**WORK REQUEST**. Start with the first line of the records below. Output each line exactly, ending with the one that contains "new: Pinsel (türkis)".

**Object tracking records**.
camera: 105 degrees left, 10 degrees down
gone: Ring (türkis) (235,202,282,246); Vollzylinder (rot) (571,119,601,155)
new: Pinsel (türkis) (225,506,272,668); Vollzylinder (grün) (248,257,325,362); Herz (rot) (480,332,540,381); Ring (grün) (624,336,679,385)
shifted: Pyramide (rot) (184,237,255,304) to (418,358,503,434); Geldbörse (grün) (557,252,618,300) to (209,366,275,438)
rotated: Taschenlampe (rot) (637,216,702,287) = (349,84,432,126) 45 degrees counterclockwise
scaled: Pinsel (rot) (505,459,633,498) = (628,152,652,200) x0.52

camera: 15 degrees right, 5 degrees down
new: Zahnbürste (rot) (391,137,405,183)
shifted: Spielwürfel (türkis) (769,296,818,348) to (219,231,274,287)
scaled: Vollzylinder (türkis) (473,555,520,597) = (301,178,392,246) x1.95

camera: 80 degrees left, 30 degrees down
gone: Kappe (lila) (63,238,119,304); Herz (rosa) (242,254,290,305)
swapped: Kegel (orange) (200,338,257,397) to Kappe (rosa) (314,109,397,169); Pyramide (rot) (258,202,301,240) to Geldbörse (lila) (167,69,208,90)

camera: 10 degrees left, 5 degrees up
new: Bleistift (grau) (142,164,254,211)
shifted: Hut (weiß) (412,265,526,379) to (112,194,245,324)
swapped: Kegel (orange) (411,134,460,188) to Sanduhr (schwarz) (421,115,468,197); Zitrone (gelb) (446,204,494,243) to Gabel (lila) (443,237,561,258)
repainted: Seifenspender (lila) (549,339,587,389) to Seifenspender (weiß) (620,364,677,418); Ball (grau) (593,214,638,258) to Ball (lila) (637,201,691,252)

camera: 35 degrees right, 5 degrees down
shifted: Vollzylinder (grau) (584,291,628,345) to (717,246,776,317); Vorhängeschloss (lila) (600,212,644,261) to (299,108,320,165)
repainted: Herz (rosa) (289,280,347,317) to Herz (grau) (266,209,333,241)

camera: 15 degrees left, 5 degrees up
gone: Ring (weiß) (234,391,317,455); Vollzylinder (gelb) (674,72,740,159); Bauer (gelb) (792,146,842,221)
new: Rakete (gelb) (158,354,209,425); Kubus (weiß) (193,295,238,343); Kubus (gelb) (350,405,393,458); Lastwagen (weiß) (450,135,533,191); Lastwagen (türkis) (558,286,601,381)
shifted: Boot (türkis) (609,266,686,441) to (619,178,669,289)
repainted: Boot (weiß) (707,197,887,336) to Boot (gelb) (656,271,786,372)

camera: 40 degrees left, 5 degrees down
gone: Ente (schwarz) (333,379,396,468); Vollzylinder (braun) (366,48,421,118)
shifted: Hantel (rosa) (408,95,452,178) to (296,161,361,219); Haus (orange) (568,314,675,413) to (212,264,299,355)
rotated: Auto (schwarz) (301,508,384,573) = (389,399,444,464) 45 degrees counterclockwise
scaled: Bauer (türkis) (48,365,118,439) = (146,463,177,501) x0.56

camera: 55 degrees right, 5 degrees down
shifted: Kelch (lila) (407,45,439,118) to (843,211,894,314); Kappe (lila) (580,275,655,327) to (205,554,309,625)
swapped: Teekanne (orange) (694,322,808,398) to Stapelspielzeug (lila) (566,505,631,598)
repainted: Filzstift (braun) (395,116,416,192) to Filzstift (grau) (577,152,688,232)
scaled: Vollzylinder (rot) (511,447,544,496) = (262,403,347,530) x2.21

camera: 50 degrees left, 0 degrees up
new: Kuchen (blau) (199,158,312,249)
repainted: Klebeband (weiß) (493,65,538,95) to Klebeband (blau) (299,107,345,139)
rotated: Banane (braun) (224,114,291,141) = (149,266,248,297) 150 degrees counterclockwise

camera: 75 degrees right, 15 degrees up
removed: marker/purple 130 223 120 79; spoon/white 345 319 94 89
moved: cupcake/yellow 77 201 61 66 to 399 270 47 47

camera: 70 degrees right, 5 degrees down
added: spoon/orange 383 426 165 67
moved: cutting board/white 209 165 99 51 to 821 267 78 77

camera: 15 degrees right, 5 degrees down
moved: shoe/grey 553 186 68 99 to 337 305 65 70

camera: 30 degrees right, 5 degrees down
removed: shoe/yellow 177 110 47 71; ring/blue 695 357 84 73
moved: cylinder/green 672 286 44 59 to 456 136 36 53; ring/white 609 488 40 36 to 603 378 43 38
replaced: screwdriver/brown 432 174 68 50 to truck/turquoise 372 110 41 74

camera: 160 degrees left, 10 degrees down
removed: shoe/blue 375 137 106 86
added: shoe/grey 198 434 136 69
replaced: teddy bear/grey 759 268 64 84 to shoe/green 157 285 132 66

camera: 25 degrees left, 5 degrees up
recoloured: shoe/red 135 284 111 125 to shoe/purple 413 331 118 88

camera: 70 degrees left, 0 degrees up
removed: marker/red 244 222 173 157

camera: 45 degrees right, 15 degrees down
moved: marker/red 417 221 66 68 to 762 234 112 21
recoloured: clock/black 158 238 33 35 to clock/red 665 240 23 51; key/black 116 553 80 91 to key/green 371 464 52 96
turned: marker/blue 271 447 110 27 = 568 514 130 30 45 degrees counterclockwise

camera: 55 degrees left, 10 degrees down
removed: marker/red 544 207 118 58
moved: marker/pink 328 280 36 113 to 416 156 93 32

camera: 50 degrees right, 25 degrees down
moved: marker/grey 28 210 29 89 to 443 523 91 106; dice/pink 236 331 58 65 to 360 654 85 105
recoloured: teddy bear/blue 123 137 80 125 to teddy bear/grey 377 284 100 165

**RESULT FOR THIS EXERCISE**.
camera: 105 degrees left, 10 degrees down
gone: Ring (türkis) (235,202,282,246); Vollzylinder (rot) (571,119,601,155)
new: Pinsel (türkis) (225,506,272,668); Vollzylinder (grün) (248,257,325,362); Herz (rot) (480,332,540,381); Ring (grün) (624,336,679,385)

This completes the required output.